:: WHAT TO DO ::
Below are some records. Print exactly the lines between the one holding "(460, 275) = (429, 239): yellow" and the one holding "(646, 434) = (561, 478): red", inclusive, and nothing else.
BEGIN RECORDS SHOWN
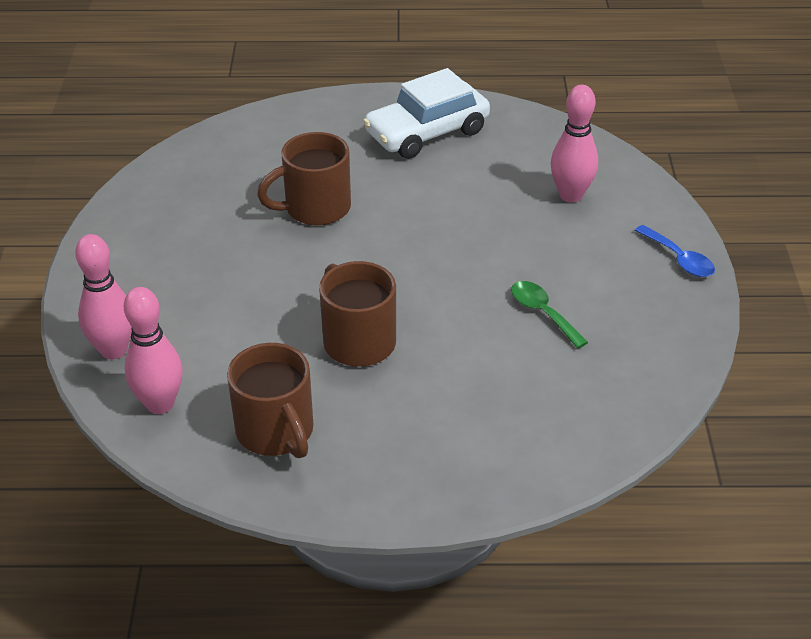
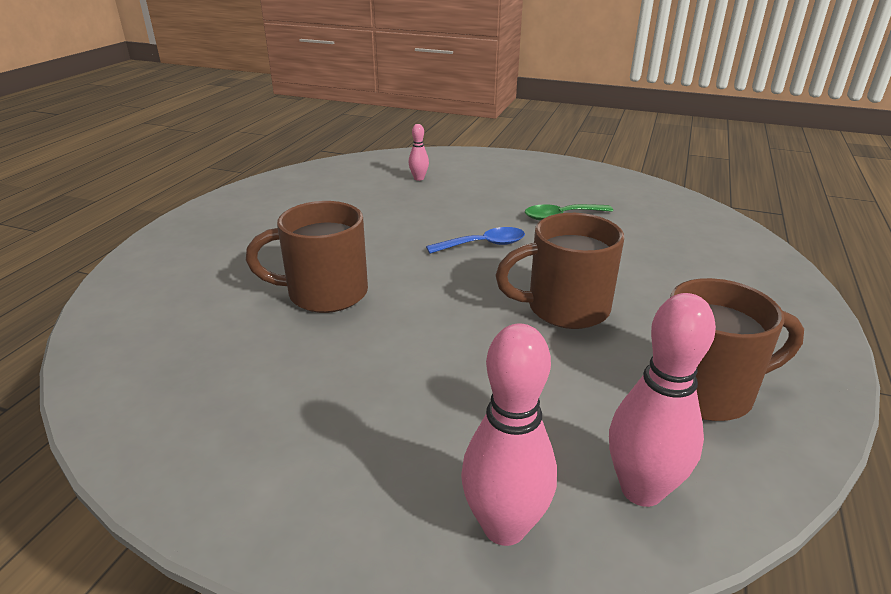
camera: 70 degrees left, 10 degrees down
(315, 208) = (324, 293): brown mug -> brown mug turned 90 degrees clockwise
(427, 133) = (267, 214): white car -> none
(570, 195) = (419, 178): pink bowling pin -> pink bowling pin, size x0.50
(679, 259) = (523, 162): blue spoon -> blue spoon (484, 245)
END RECORDS SHOWN
BEGIN RECORDS SHOWN
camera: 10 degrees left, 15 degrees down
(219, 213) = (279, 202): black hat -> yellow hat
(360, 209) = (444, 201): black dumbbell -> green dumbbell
END RECORDS SHOWN
BEGIN RECORDS SHOWN
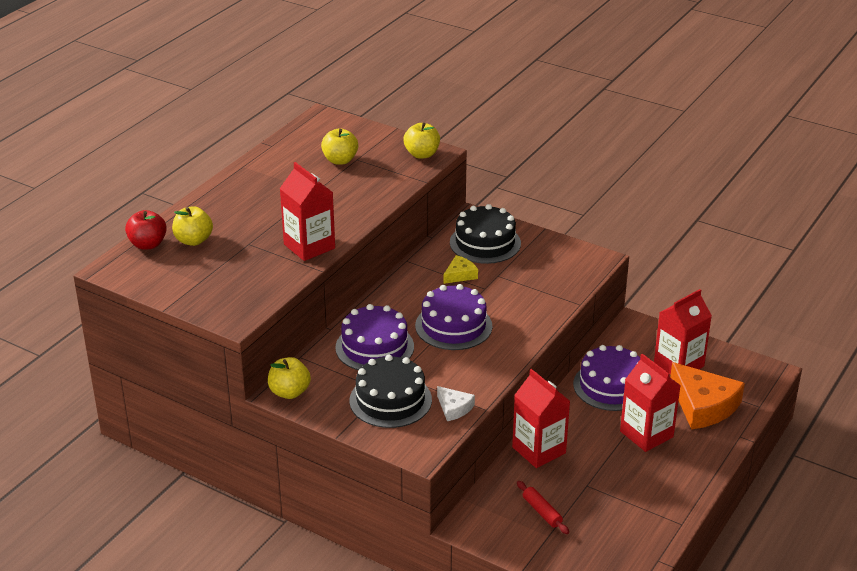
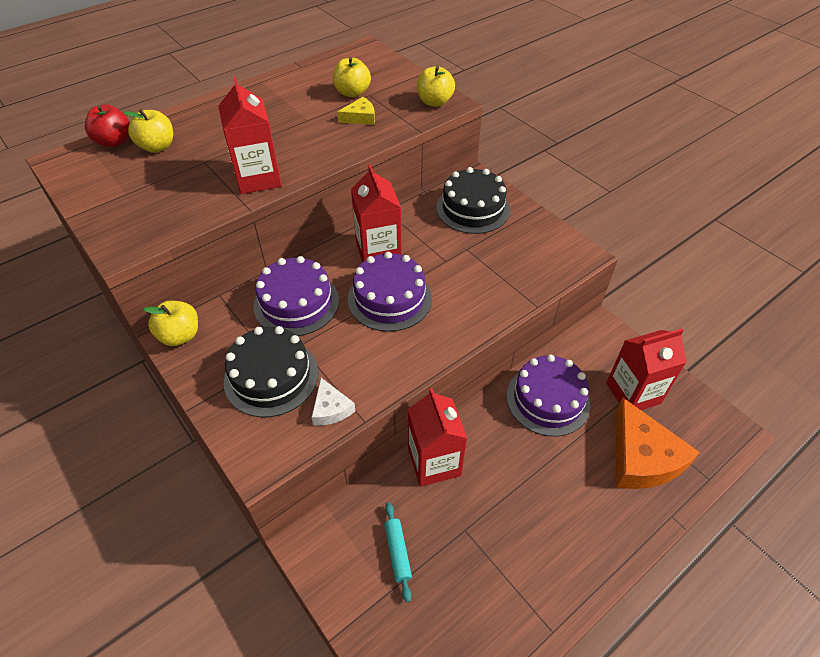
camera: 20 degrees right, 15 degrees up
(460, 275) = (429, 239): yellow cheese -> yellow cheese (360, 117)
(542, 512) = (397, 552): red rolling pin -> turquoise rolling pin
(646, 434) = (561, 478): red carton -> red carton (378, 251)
END RECORDS SHOWN
:: ANSWER TO THE PROBLEM ::
(460, 275) = (429, 239): yellow cheese -> yellow cheese (360, 117)
(542, 512) = (397, 552): red rolling pin -> turquoise rolling pin
(646, 434) = (561, 478): red carton -> red carton (378, 251)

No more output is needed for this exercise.